Reproduce all of the records below word for word, leaving out the pictures.

### Data for this task
++++++++

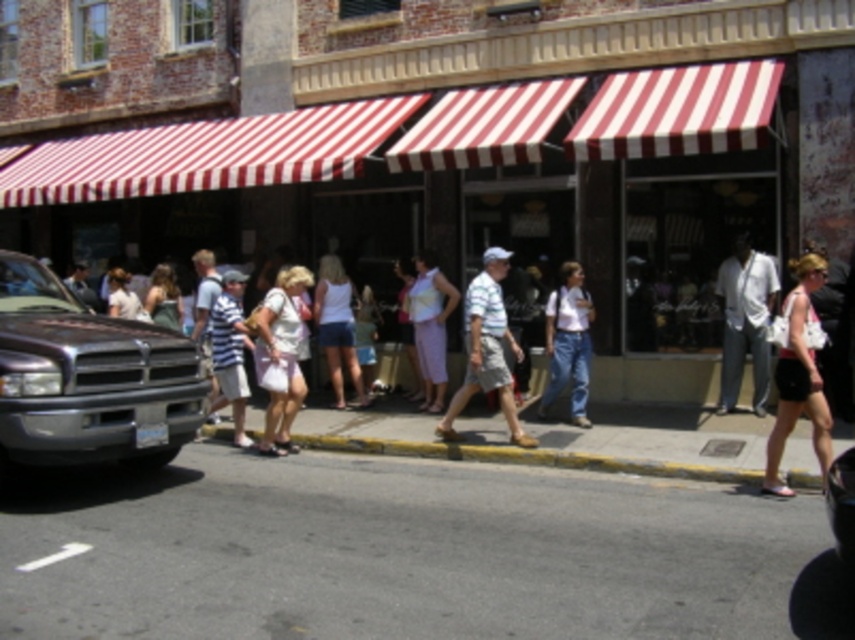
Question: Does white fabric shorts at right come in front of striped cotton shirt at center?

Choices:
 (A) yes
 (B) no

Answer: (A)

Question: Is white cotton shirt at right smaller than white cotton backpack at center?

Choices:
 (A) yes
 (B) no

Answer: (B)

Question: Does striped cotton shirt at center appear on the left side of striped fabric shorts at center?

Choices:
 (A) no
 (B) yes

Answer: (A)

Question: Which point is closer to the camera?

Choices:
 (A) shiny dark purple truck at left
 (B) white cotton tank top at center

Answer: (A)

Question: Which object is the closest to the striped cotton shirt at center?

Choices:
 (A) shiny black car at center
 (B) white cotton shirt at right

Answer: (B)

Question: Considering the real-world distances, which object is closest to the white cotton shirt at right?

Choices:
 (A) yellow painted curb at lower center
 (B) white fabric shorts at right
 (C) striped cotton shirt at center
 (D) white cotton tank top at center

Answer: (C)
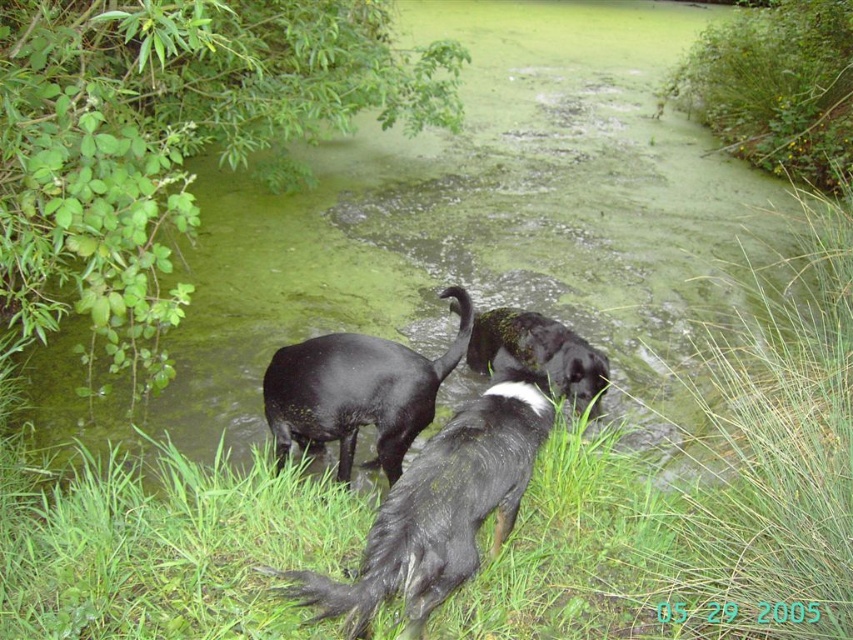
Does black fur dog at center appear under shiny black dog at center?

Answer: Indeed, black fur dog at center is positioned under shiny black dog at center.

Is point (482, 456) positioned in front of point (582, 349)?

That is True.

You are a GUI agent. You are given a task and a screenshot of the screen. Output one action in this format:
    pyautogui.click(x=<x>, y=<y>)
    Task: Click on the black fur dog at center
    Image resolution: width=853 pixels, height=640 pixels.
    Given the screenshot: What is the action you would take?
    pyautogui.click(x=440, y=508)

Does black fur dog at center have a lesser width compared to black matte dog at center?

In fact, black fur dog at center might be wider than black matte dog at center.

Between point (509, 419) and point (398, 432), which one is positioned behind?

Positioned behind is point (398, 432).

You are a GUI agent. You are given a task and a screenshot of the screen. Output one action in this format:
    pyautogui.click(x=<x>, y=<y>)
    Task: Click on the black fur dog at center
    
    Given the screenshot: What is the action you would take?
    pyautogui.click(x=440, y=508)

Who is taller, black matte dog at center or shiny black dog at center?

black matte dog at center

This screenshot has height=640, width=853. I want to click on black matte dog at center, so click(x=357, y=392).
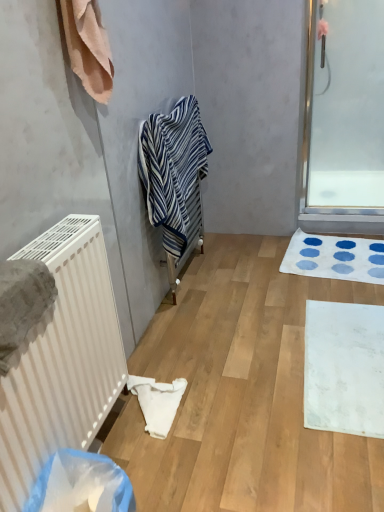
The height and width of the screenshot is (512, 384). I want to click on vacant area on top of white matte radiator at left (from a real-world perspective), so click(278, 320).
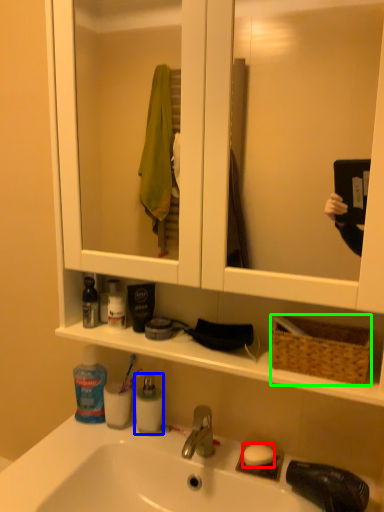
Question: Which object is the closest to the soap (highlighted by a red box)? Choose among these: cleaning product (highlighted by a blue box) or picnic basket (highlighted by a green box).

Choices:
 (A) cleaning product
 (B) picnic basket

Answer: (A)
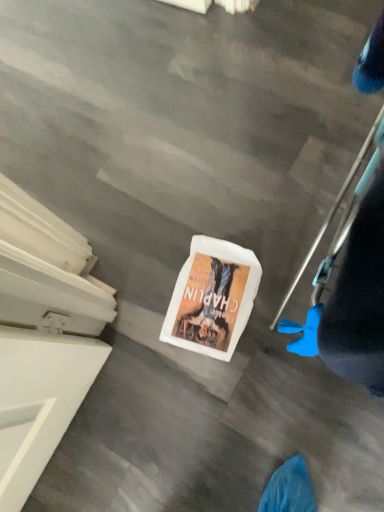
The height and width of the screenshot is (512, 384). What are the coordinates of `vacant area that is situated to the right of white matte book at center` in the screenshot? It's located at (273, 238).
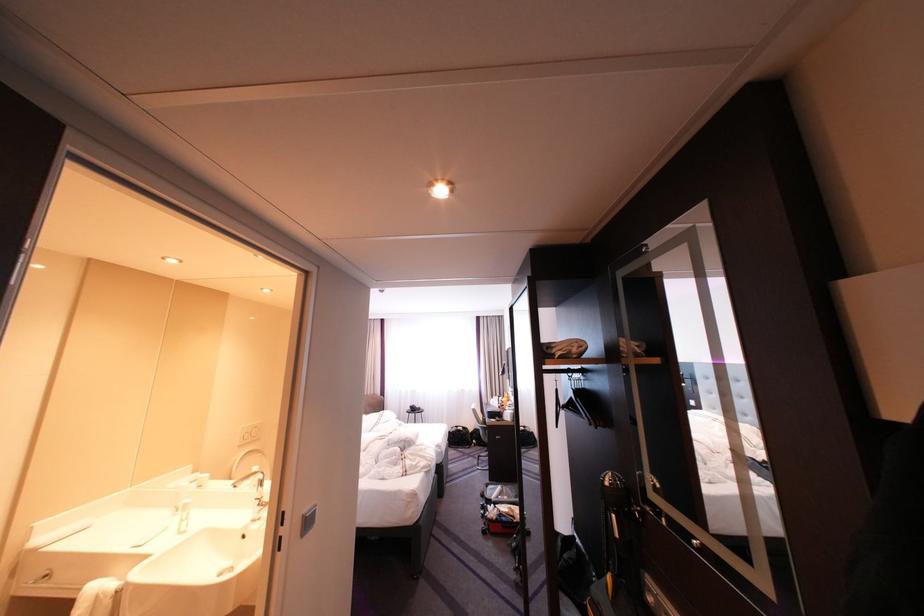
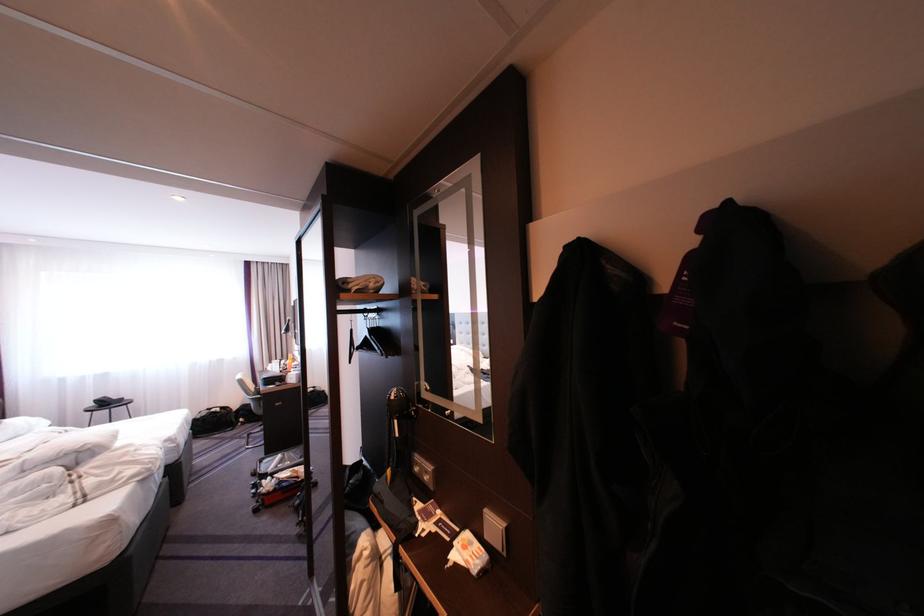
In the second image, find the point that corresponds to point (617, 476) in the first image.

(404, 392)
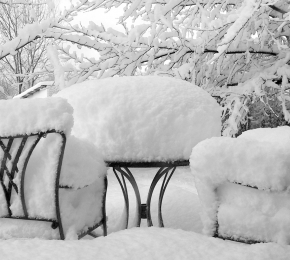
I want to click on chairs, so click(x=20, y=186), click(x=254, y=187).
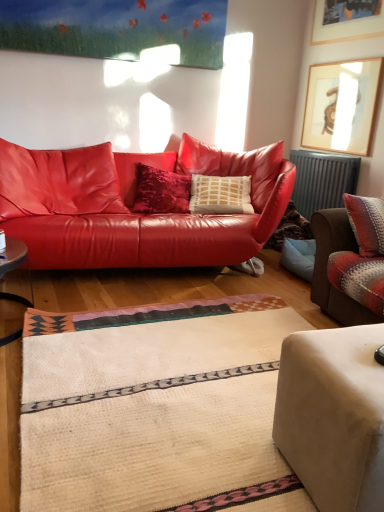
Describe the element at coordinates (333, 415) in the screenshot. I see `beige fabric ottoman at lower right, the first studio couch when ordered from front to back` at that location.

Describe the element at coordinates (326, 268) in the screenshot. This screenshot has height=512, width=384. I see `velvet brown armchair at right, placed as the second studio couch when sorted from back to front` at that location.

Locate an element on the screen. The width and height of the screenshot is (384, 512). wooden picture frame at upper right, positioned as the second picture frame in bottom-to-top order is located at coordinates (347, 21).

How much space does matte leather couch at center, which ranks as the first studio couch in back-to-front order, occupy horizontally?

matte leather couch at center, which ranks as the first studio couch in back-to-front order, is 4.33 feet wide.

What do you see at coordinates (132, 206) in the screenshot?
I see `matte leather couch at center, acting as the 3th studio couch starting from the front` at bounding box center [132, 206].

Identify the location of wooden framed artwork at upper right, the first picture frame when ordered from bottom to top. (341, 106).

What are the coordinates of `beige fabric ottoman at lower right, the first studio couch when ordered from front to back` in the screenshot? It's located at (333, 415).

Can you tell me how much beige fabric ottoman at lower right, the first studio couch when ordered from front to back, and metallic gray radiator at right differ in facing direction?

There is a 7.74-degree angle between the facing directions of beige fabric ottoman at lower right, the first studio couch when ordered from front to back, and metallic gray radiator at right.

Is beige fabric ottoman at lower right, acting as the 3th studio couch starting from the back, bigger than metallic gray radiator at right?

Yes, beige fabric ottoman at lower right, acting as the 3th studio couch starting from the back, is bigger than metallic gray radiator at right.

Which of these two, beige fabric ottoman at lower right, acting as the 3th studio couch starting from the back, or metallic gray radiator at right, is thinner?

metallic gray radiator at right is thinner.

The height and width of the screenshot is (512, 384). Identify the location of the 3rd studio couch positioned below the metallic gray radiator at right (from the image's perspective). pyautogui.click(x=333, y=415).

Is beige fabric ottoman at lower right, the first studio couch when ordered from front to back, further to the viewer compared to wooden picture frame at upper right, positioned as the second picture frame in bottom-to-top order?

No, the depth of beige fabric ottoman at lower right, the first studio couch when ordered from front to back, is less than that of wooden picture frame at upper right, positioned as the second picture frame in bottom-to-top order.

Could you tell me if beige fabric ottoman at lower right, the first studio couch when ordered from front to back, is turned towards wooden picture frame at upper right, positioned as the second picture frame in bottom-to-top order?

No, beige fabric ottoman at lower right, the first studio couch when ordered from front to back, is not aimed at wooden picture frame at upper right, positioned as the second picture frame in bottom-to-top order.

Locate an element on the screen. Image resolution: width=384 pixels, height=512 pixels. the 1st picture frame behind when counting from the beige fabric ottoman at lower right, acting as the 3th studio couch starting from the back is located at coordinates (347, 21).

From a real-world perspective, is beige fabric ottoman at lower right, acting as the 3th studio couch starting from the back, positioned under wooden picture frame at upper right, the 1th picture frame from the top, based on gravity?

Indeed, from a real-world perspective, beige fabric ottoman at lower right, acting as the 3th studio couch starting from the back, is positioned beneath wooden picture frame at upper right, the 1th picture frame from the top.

++++++++

### Written answer
Question: Does white fabric shorts at right come in front of striped cotton shirt at center?

Choices:
 (A) yes
 (B) no

Answer: (A)

Question: Is white cotton shirt at right smaller than white cotton backpack at center?

Choices:
 (A) yes
 (B) no

Answer: (B)

Question: Does striped cotton shirt at center appear on the left side of striped fabric shorts at center?

Choices:
 (A) no
 (B) yes

Answer: (A)

Question: Which point is closer to the camera?

Choices:
 (A) shiny dark purple truck at left
 (B) white cotton tank top at center

Answer: (A)

Question: Which object is the closest to the striped cotton shirt at center?

Choices:
 (A) shiny black car at center
 (B) white cotton shirt at right

Answer: (B)

Question: Considering the real-world distances, which object is closest to the white cotton shirt at right?

Choices:
 (A) yellow painted curb at lower center
 (B) white fabric shorts at right
 (C) striped cotton shirt at center
 (D) white cotton tank top at center

Answer: (C)
Does black fur dog at center appear under shiny black dog at center?

Answer: Indeed, black fur dog at center is positioned under shiny black dog at center.

Is point (482, 456) positioned in front of point (582, 349)?

That is True.

You are a GUI agent. You are given a task and a screenshot of the screen. Output one action in this format:
    pyautogui.click(x=<x>, y=<y>)
    Task: Click on the black fur dog at center
    Image resolution: width=853 pixels, height=640 pixels.
    Given the screenshot: What is the action you would take?
    pyautogui.click(x=440, y=508)

Does black fur dog at center have a lesser width compared to black matte dog at center?

In fact, black fur dog at center might be wider than black matte dog at center.

Between point (509, 419) and point (398, 432), which one is positioned behind?

Positioned behind is point (398, 432).

You are a GUI agent. You are given a task and a screenshot of the screen. Output one action in this format:
    pyautogui.click(x=<x>, y=<y>)
    Task: Click on the black fur dog at center
    
    Given the screenshot: What is the action you would take?
    pyautogui.click(x=440, y=508)

Who is taller, black matte dog at center or shiny black dog at center?

black matte dog at center

This screenshot has height=640, width=853. I want to click on black matte dog at center, so click(x=357, y=392).
The height and width of the screenshot is (512, 384). I want to click on vacant area on top of white matte radiator at left (from a real-world perspective), so click(278, 320).
Question: Which object is the closest to the soap (highlighted by a red box)? Choose among these: cleaning product (highlighted by a blue box) or picnic basket (highlighted by a green box).

Choices:
 (A) cleaning product
 (B) picnic basket

Answer: (A)
The height and width of the screenshot is (512, 384). What are the coordinates of `vacant area that is situated to the right of white matte book at center` in the screenshot? It's located at (273, 238).
In the second image, find the point that corresponds to point (617, 476) in the first image.

(404, 392)
I want to click on chairs, so click(x=20, y=186), click(x=254, y=187).
Describe the element at coordinates (333, 415) in the screenshot. I see `beige fabric ottoman at lower right, the first studio couch when ordered from front to back` at that location.

Describe the element at coordinates (326, 268) in the screenshot. This screenshot has height=512, width=384. I see `velvet brown armchair at right, placed as the second studio couch when sorted from back to front` at that location.

Locate an element on the screen. The width and height of the screenshot is (384, 512). wooden picture frame at upper right, positioned as the second picture frame in bottom-to-top order is located at coordinates (347, 21).

How much space does matte leather couch at center, which ranks as the first studio couch in back-to-front order, occupy horizontally?

matte leather couch at center, which ranks as the first studio couch in back-to-front order, is 4.33 feet wide.

What do you see at coordinates (132, 206) in the screenshot?
I see `matte leather couch at center, acting as the 3th studio couch starting from the front` at bounding box center [132, 206].

Identify the location of wooden framed artwork at upper right, the first picture frame when ordered from bottom to top. (341, 106).

What are the coordinates of `beige fabric ottoman at lower right, the first studio couch when ordered from front to back` in the screenshot? It's located at (333, 415).

Can you tell me how much beige fabric ottoman at lower right, the first studio couch when ordered from front to back, and metallic gray radiator at right differ in facing direction?

There is a 7.74-degree angle between the facing directions of beige fabric ottoman at lower right, the first studio couch when ordered from front to back, and metallic gray radiator at right.

Is beige fabric ottoman at lower right, acting as the 3th studio couch starting from the back, bigger than metallic gray radiator at right?

Yes, beige fabric ottoman at lower right, acting as the 3th studio couch starting from the back, is bigger than metallic gray radiator at right.

Which of these two, beige fabric ottoman at lower right, acting as the 3th studio couch starting from the back, or metallic gray radiator at right, is thinner?

metallic gray radiator at right is thinner.

The height and width of the screenshot is (512, 384). Identify the location of the 3rd studio couch positioned below the metallic gray radiator at right (from the image's perspective). pyautogui.click(x=333, y=415).

Is beige fabric ottoman at lower right, the first studio couch when ordered from front to back, further to the viewer compared to wooden picture frame at upper right, positioned as the second picture frame in bottom-to-top order?

No, the depth of beige fabric ottoman at lower right, the first studio couch when ordered from front to back, is less than that of wooden picture frame at upper right, positioned as the second picture frame in bottom-to-top order.

Could you tell me if beige fabric ottoman at lower right, the first studio couch when ordered from front to back, is turned towards wooden picture frame at upper right, positioned as the second picture frame in bottom-to-top order?

No, beige fabric ottoman at lower right, the first studio couch when ordered from front to back, is not aimed at wooden picture frame at upper right, positioned as the second picture frame in bottom-to-top order.

Locate an element on the screen. Image resolution: width=384 pixels, height=512 pixels. the 1st picture frame behind when counting from the beige fabric ottoman at lower right, acting as the 3th studio couch starting from the back is located at coordinates (347, 21).

From a real-world perspective, is beige fabric ottoman at lower right, acting as the 3th studio couch starting from the back, positioned under wooden picture frame at upper right, the 1th picture frame from the top, based on gravity?

Indeed, from a real-world perspective, beige fabric ottoman at lower right, acting as the 3th studio couch starting from the back, is positioned beneath wooden picture frame at upper right, the 1th picture frame from the top.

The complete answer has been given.